━━━ Data for analysis ━━━

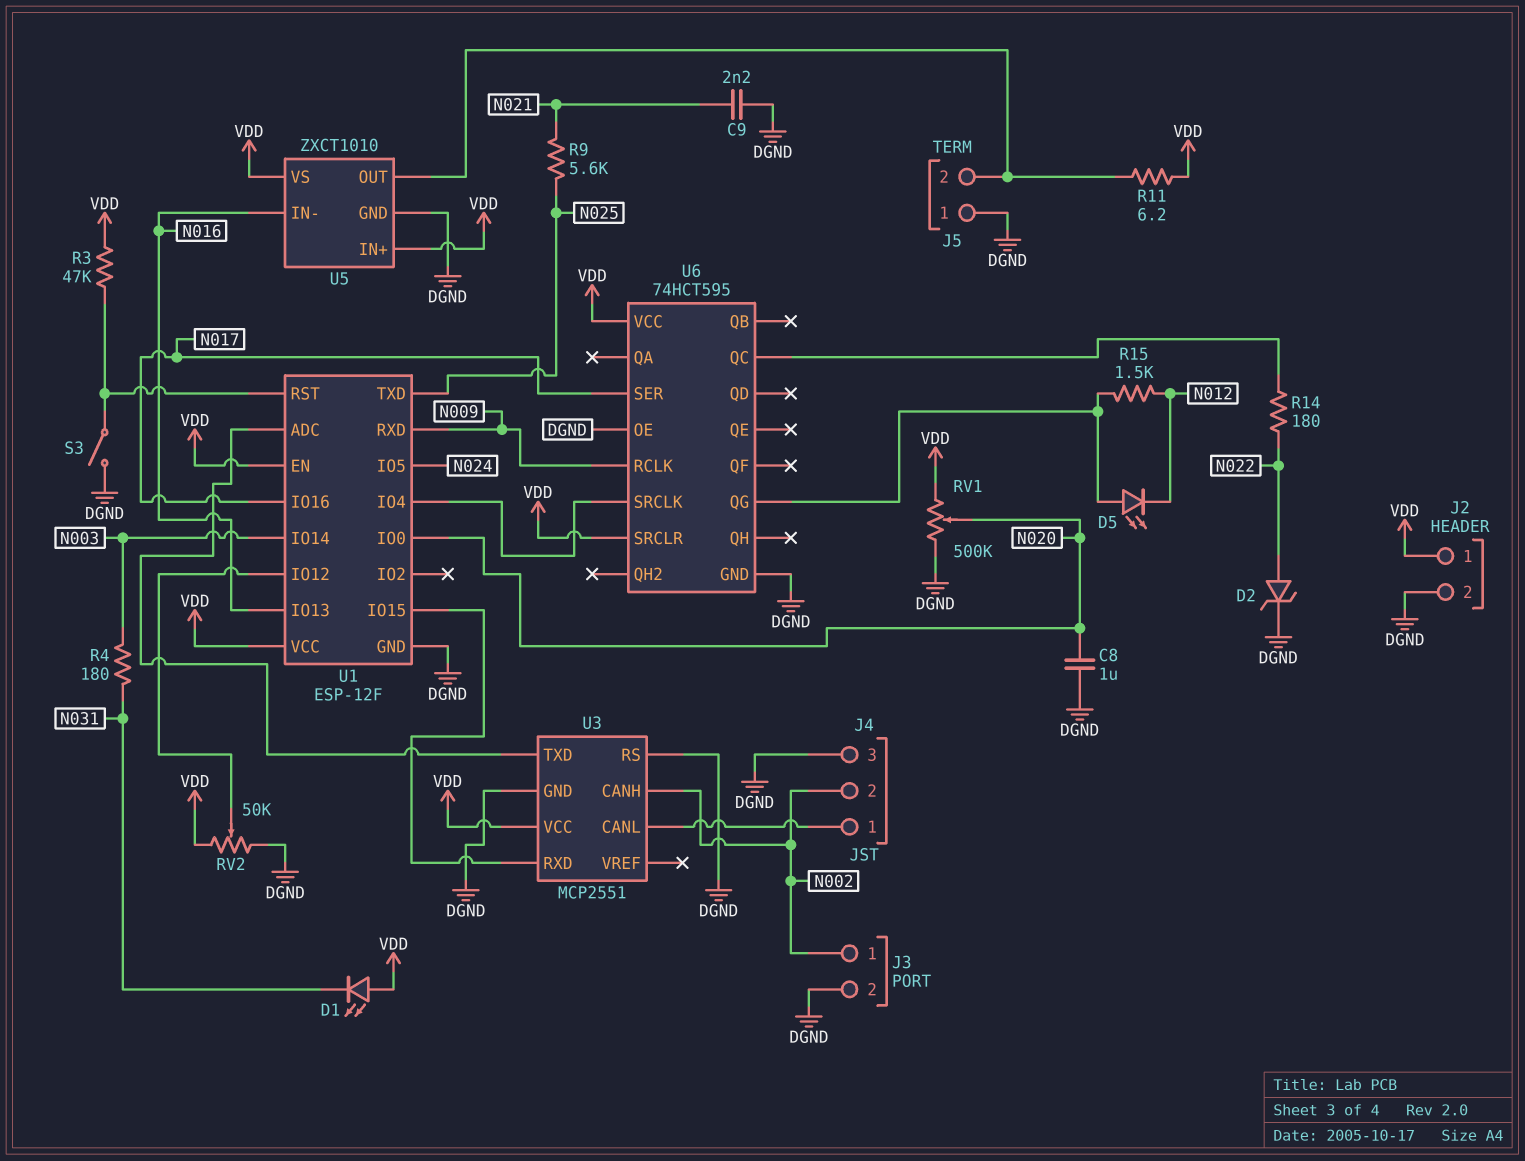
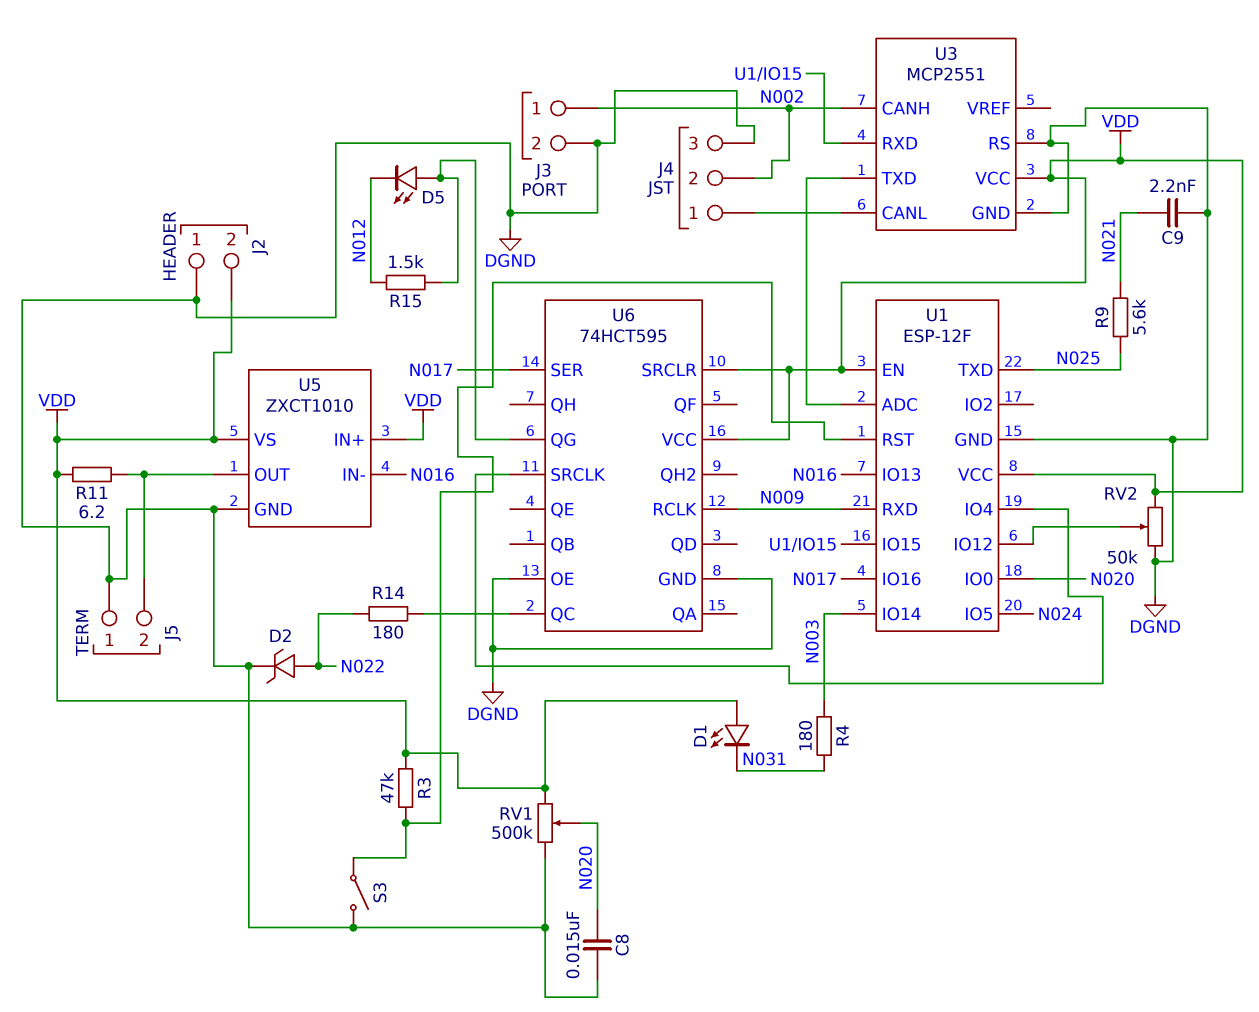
C8: 1uF (DGND, N020) -> 15nF (DGND, N020)
J2 pin 1: VDD -> DGND
J2 pin 2: DGND -> VDD

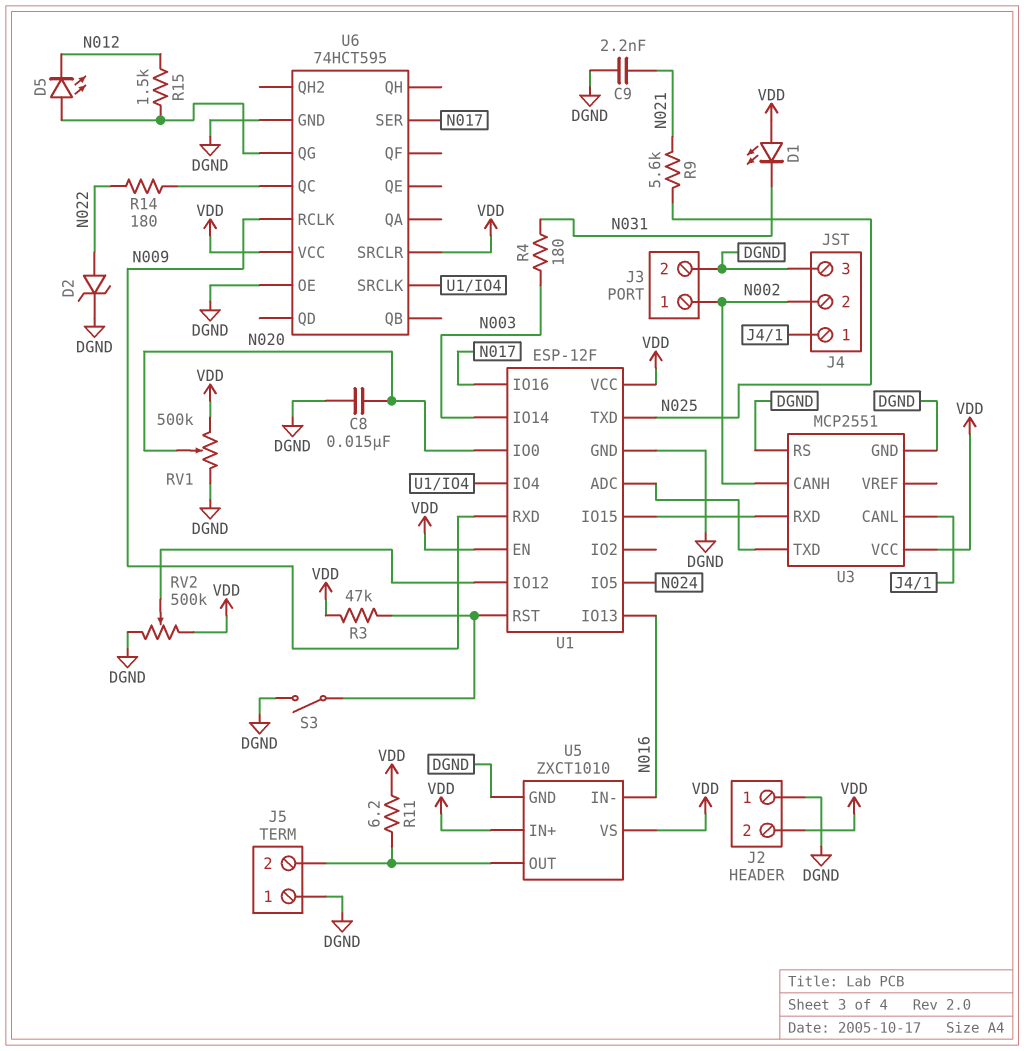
RV2: 50k (DGND, VDD, wiper U1/IO12) -> 500k (DGND, VDD, wiper U1/IO12)

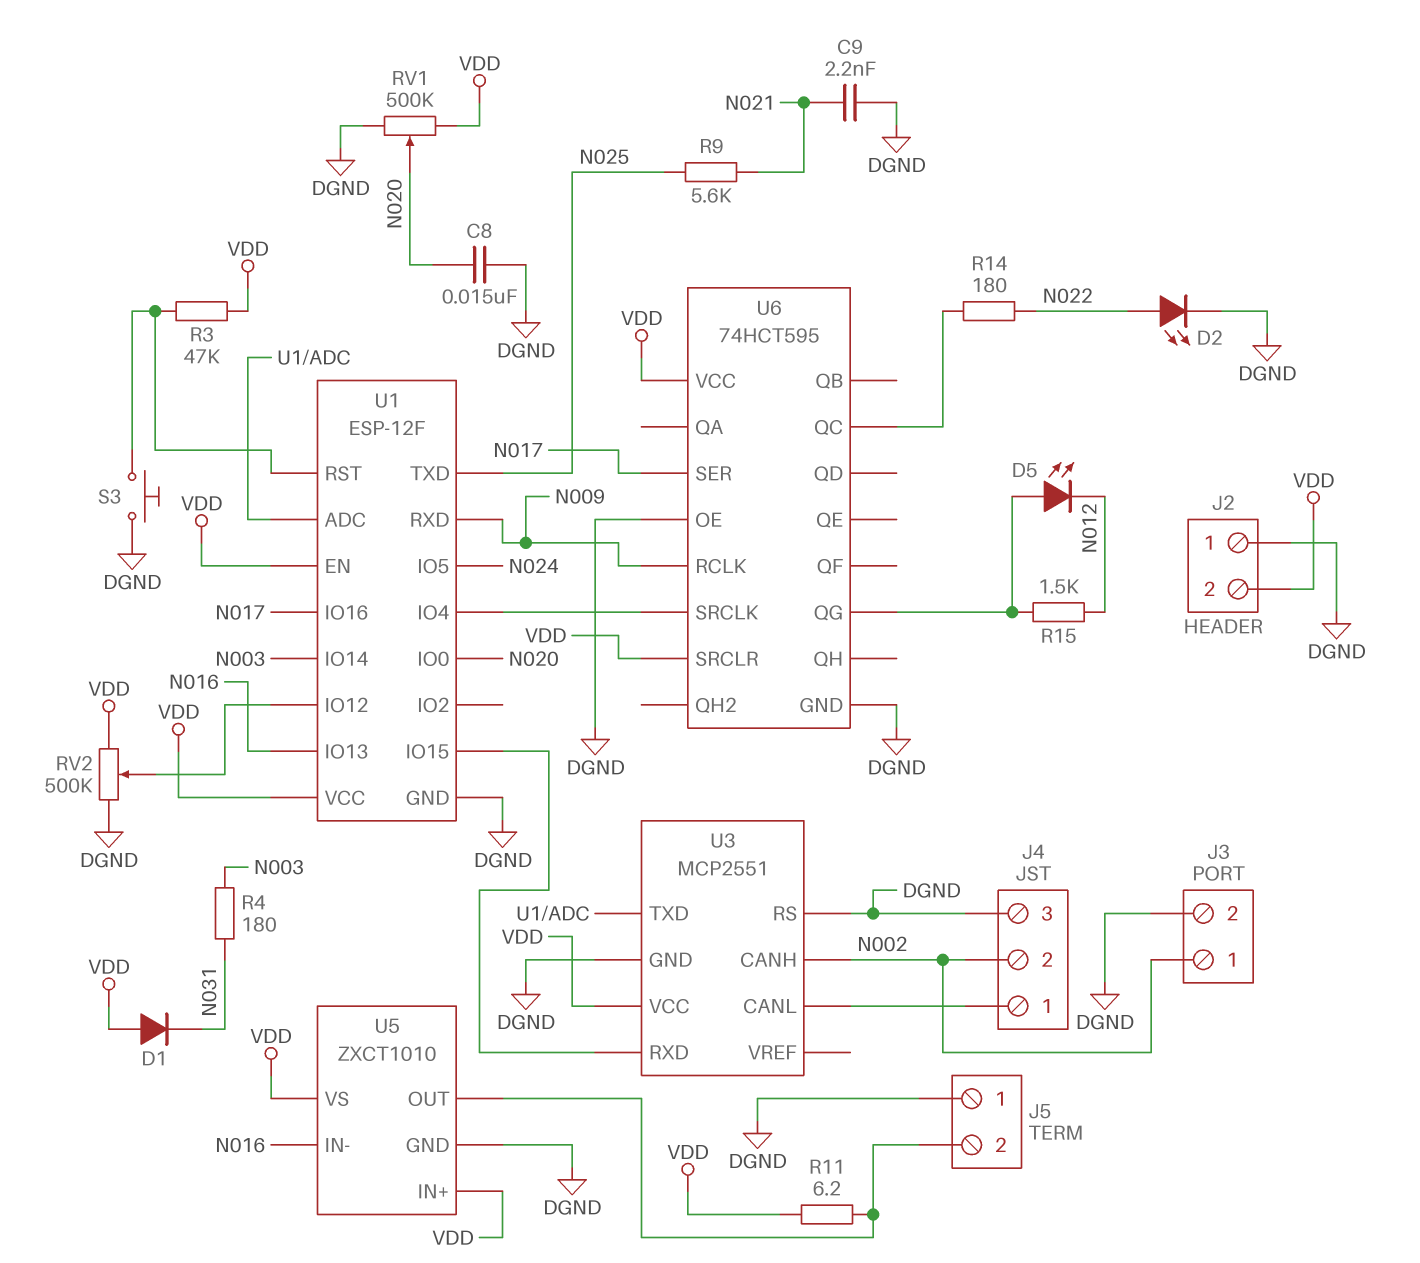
D1: LED (A VDD, K N031) -> diode (A VDD, K N031)
D2: zener (A N022, K DGND) -> LED (A N022, K DGND)
S3: switch (DGND, U1/RST) -> button (DGND, U1/RST)

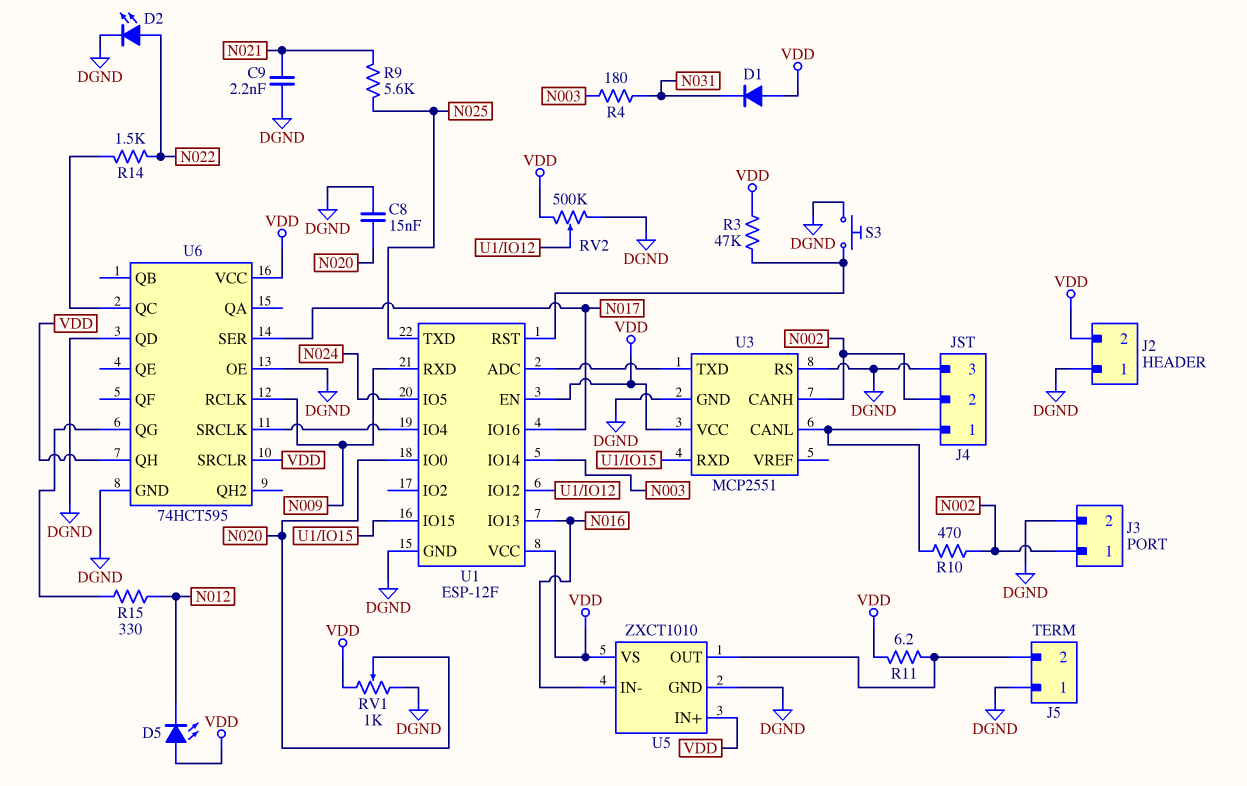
D5: LED (A U6/QG, K N012) -> LED (A VDD, K N012)
R10: none -> 470 (J4/1, N002)
R14: 180 (N022, U6/QC) -> 1.5k (N022, U6/QC)
R15: 1.5k (N012, U6/QG) -> 330 (N012, U6/QG)
RV1: 500k (DGND, VDD, wiper N020) -> 1k (DGND, VDD, wiper N020)
U6 pin QD: none -> DGND
U6 pin QH: none -> VDD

━━━

## What you will do
From the line holding "D5: LED (A U6/QG, K" through the final line of the data above, copy every line exactly as written. Include nothing else.

## Task answer
D5: LED (A U6/QG, K N012) -> LED (A VDD, K N012)
R10: none -> 470 (J4/1, N002)
R14: 180 (N022, U6/QC) -> 1.5k (N022, U6/QC)
R15: 1.5k (N012, U6/QG) -> 330 (N012, U6/QG)
RV1: 500k (DGND, VDD, wiper N020) -> 1k (DGND, VDD, wiper N020)
U6 pin QD: none -> DGND
U6 pin QH: none -> VDD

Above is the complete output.